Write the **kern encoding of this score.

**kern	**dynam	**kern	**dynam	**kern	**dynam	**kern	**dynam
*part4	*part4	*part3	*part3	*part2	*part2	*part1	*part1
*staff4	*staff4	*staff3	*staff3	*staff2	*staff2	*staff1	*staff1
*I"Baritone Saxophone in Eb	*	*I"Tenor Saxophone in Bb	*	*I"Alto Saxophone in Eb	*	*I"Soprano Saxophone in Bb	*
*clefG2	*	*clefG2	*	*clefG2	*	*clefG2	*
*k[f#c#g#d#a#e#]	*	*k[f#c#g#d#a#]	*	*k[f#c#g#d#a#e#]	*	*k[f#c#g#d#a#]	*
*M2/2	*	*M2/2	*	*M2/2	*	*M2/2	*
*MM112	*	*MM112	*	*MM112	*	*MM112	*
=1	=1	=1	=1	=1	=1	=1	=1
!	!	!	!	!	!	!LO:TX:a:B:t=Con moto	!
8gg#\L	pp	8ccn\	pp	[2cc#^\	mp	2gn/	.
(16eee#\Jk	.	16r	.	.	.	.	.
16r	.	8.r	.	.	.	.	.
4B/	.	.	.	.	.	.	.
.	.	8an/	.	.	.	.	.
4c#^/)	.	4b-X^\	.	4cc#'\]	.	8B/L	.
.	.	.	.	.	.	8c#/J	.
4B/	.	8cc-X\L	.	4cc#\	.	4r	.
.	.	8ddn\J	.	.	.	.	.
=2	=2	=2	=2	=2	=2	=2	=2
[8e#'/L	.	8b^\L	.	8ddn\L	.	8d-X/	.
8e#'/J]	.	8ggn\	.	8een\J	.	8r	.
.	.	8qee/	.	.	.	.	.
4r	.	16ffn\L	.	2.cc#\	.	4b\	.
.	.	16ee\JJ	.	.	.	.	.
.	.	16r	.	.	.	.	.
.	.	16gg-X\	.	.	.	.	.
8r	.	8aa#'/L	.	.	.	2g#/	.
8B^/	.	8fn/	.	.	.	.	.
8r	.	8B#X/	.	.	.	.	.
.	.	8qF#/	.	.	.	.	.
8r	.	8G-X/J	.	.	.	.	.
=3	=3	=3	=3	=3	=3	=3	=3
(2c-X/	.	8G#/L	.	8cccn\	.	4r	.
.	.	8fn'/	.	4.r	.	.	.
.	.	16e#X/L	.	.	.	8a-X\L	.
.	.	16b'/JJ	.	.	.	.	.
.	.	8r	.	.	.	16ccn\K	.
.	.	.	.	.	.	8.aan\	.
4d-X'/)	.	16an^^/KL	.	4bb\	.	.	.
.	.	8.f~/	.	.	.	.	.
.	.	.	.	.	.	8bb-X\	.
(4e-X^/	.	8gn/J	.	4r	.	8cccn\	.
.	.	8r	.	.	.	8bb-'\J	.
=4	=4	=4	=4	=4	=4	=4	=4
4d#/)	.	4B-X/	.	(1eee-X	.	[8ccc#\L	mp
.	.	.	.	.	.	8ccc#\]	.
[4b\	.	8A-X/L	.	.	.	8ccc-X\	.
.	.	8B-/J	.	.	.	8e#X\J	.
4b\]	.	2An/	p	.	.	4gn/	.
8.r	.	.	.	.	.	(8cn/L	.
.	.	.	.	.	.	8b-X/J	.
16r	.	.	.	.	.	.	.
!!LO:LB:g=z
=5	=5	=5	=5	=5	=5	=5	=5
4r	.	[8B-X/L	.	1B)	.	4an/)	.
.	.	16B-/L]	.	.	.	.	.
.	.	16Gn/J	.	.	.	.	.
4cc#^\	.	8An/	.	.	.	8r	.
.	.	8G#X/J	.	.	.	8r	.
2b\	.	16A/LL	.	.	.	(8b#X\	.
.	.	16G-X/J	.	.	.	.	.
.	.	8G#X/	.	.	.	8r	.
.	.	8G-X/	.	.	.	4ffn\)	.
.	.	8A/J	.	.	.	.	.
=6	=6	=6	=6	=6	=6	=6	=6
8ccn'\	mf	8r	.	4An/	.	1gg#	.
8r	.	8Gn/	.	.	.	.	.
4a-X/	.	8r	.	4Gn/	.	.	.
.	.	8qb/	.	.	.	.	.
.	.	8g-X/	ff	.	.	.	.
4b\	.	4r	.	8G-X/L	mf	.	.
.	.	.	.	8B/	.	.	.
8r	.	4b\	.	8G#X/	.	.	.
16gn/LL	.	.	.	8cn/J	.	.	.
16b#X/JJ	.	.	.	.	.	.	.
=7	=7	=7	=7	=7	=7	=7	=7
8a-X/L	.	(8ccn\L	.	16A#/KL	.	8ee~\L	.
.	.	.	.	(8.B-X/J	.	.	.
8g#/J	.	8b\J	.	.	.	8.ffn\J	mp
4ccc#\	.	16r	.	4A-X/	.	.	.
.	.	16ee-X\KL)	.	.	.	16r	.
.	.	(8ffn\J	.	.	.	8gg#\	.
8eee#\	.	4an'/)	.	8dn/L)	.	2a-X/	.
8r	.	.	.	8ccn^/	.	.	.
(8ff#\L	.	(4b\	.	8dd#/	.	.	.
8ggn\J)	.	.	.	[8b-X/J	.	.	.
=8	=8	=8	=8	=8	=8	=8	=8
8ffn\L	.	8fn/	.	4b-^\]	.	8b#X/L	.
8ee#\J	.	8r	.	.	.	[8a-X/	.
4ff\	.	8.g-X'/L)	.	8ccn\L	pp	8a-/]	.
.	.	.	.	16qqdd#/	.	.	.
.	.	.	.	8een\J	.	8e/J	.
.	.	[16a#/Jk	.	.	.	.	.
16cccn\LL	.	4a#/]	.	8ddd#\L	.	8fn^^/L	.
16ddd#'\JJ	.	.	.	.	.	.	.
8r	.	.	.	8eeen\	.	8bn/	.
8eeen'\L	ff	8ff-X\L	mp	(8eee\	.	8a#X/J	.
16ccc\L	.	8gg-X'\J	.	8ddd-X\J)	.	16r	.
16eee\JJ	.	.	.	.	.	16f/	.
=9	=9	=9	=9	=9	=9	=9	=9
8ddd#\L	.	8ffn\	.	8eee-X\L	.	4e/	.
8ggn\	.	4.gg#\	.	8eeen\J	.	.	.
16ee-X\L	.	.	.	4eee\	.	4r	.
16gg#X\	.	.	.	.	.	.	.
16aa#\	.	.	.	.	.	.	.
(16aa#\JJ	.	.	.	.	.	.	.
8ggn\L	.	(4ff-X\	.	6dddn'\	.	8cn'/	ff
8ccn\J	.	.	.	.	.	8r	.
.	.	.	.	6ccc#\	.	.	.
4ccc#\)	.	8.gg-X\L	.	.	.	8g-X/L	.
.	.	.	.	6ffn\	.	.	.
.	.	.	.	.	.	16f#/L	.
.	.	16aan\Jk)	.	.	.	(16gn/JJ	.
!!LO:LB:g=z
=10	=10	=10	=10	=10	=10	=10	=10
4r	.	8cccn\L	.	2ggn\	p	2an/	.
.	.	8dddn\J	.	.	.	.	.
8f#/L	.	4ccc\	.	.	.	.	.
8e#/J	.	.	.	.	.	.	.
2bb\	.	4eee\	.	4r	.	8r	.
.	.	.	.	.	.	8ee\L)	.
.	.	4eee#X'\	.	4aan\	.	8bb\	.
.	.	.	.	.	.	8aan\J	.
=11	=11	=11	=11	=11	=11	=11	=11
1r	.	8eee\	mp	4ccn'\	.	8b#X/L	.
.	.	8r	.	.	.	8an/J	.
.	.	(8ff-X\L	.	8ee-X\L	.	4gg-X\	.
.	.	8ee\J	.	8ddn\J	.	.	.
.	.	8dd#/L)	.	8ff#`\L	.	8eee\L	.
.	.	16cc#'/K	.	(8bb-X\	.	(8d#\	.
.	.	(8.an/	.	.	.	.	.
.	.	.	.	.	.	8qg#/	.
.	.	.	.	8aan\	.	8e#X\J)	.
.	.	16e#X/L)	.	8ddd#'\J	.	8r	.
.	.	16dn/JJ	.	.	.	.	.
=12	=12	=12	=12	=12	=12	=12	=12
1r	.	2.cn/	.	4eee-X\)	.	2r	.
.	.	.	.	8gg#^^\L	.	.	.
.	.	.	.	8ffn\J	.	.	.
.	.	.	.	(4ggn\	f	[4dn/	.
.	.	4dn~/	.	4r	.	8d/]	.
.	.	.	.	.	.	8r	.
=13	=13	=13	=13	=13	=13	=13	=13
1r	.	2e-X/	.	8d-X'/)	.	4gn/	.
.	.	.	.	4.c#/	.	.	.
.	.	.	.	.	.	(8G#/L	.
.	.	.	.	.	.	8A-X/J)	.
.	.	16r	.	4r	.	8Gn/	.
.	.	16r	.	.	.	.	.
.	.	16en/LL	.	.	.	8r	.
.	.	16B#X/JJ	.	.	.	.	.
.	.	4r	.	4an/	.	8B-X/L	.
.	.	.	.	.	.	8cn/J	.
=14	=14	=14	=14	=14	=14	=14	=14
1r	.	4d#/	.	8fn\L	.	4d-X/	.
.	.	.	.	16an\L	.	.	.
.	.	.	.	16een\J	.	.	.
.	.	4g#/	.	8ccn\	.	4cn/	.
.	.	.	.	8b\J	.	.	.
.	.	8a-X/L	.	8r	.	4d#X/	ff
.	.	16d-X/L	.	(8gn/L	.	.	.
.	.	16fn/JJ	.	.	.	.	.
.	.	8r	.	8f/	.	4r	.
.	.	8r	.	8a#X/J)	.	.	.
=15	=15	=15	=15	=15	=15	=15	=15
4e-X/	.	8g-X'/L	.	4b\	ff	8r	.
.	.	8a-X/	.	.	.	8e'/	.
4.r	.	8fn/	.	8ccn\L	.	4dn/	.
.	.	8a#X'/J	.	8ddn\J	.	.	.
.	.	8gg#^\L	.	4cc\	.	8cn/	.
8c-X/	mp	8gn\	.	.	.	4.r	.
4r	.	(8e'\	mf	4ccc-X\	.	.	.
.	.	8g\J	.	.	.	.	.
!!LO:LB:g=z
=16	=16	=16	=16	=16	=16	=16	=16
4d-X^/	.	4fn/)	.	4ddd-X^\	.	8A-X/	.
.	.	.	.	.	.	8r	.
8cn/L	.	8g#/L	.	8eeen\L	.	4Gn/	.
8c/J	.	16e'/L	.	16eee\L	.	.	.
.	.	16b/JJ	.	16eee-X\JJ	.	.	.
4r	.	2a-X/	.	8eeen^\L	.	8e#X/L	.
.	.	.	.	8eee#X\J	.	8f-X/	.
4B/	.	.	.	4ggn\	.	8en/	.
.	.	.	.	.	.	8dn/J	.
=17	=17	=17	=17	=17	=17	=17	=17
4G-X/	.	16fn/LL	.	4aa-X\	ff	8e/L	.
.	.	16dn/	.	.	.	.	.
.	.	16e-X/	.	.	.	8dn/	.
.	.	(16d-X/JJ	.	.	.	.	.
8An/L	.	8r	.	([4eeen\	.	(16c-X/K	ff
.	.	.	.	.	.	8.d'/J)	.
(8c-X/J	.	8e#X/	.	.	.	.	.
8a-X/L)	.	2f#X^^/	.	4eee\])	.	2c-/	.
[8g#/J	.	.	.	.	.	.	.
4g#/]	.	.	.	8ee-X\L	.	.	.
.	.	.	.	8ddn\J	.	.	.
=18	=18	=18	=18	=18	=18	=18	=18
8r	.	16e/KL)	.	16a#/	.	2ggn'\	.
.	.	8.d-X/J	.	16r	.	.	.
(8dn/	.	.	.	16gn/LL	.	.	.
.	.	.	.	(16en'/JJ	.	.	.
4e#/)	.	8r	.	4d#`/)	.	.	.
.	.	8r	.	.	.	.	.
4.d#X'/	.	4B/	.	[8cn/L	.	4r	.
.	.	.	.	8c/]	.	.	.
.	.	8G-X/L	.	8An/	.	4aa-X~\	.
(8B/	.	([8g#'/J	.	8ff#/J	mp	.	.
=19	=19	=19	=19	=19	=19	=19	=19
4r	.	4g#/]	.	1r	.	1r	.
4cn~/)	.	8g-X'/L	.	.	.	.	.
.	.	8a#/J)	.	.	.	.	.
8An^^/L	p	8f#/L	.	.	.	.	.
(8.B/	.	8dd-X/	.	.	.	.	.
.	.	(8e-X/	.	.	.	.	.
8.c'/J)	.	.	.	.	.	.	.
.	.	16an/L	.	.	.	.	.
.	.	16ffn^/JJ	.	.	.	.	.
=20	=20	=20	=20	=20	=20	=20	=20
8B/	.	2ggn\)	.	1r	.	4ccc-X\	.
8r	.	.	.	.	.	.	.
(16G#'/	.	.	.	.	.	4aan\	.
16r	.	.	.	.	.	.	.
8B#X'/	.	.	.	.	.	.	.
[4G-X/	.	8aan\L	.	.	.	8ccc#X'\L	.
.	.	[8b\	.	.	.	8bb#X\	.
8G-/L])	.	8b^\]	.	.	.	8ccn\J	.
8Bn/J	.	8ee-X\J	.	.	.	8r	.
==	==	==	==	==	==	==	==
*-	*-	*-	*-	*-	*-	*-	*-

**EXERCISE AIM:** Please gather every line of the listing above that contains the string "kern".

**THE RESPONSE:**
Write the **kern encoding of this score.
**kern	**dynam	**kern	**dynam	**kern	**dynam	**kern	**dynam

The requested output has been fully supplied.